Exclude the pictures from your copy, and reproduce each entry below verbatim.

Segment Start: DATASET EXTRACT

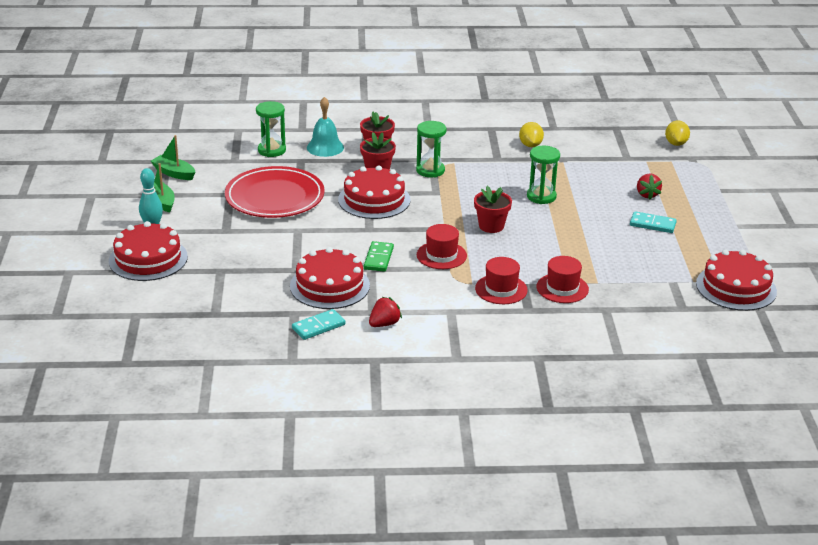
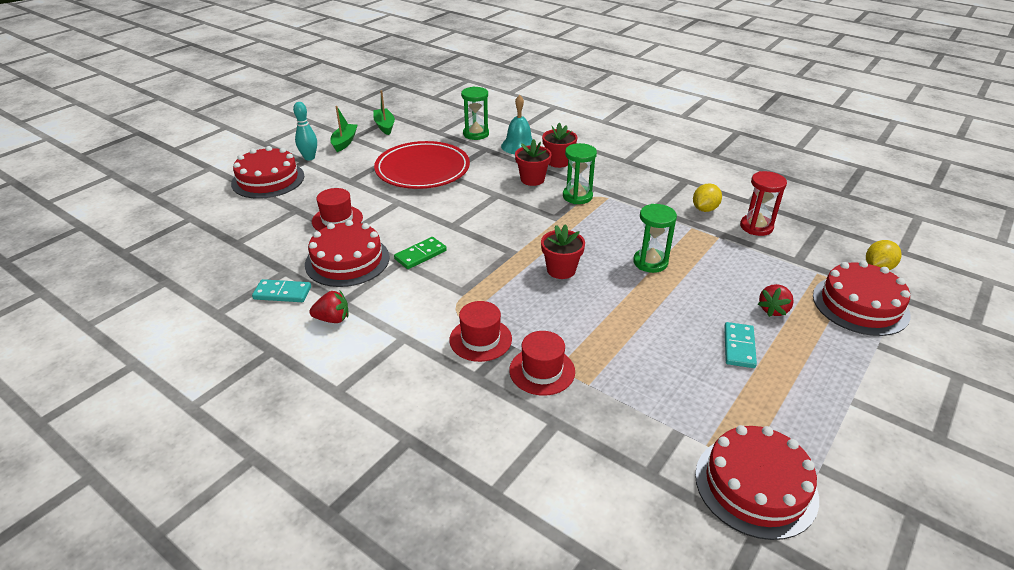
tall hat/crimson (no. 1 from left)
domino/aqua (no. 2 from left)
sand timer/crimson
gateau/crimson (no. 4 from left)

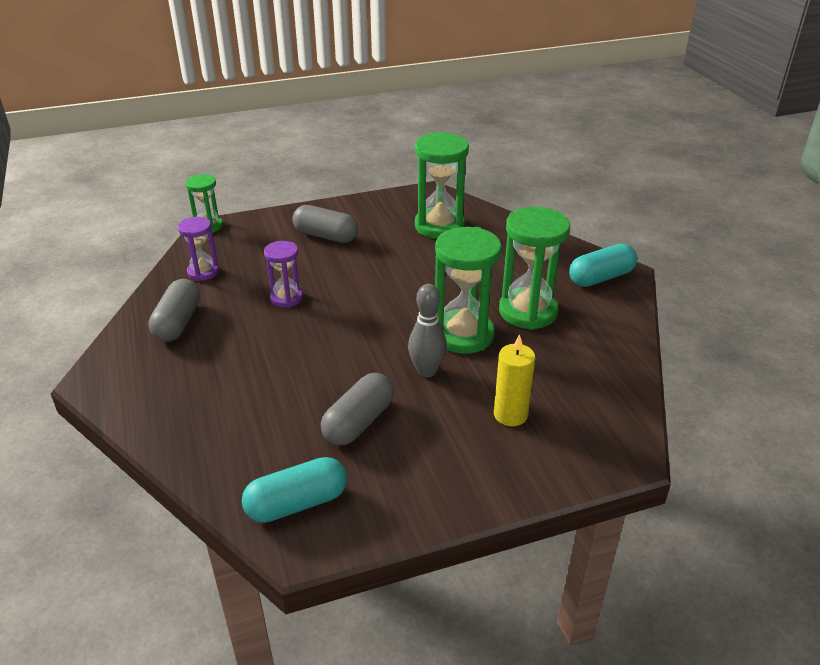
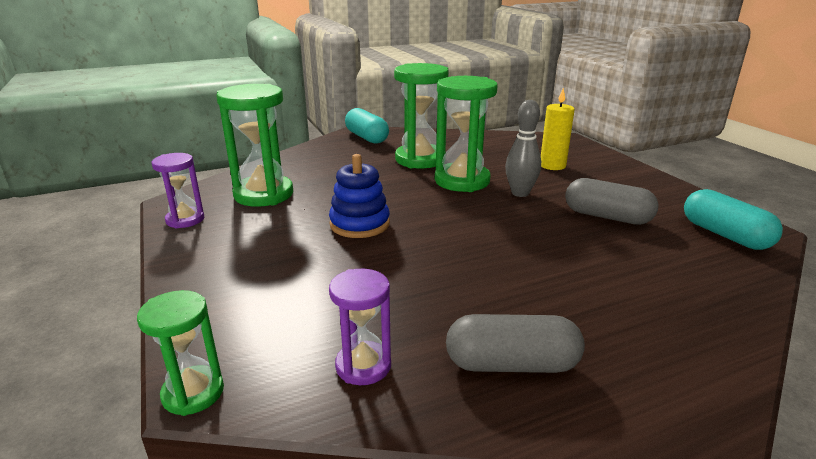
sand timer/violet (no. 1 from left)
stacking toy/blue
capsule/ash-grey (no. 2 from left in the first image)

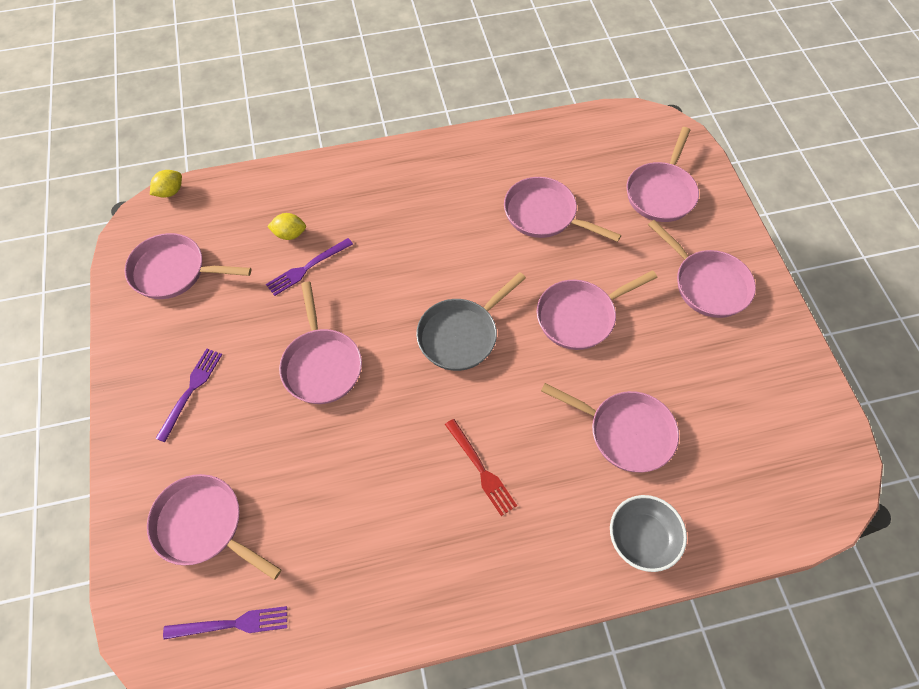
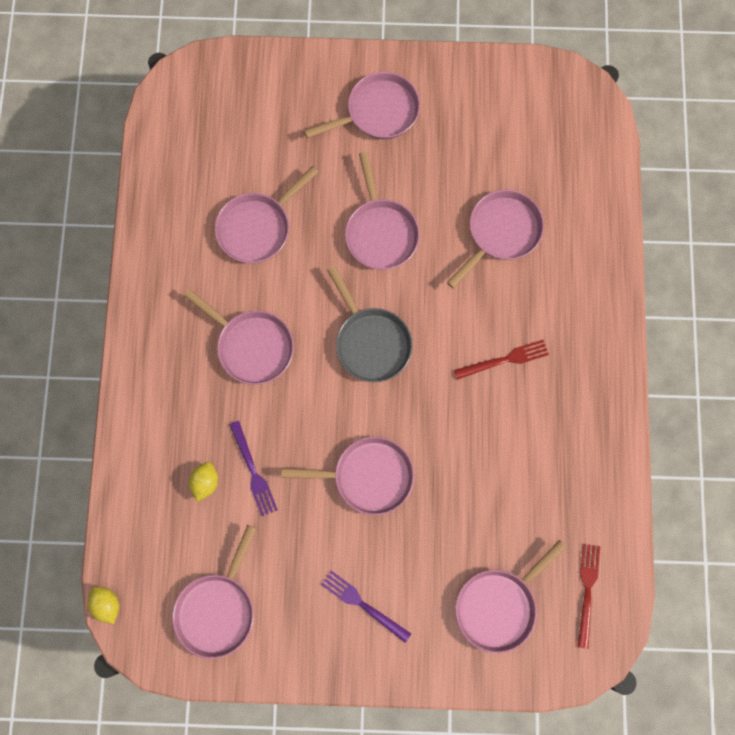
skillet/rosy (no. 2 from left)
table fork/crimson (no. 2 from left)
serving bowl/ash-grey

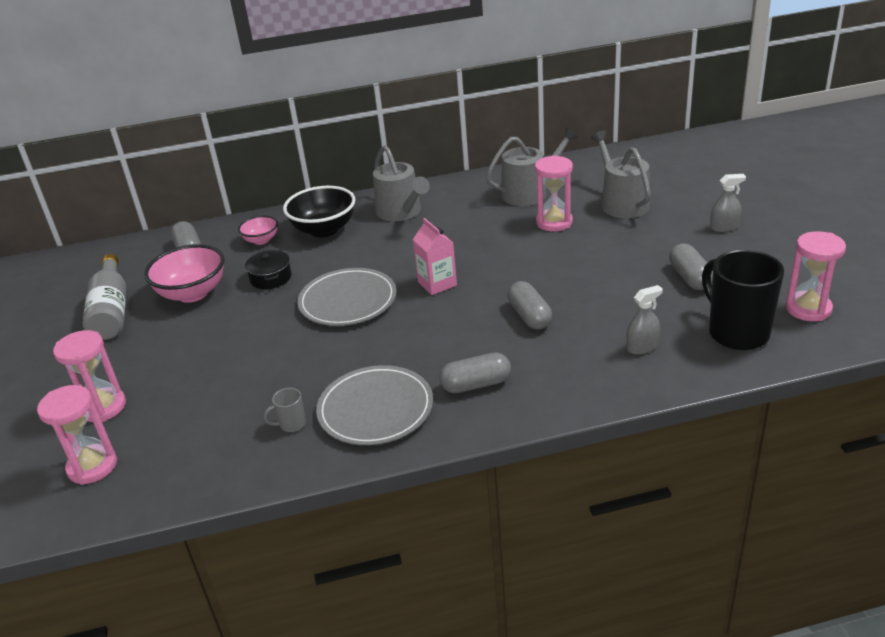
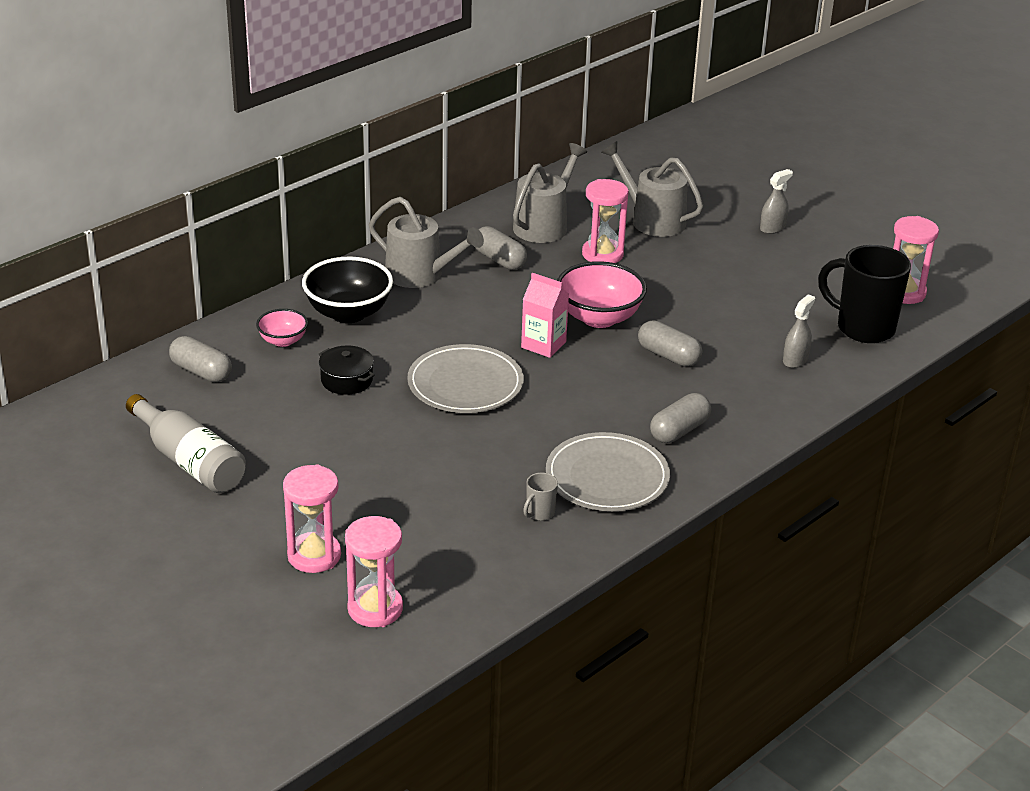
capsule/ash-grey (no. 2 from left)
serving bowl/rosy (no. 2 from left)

Segment End: DATASET EXTRACT

▶ _RESPONSE TO THE TASK_:
tall hat/crimson (no. 1 from left)
domino/aqua (no. 2 from left)
sand timer/crimson
gateau/crimson (no. 4 from left)

sand timer/violet (no. 1 from left)
stacking toy/blue
capsule/ash-grey (no. 2 from left in the first image)

skillet/rosy (no. 2 from left)
table fork/crimson (no. 2 from left)
serving bowl/ash-grey

capsule/ash-grey (no. 2 from left)
serving bowl/rosy (no. 2 from left)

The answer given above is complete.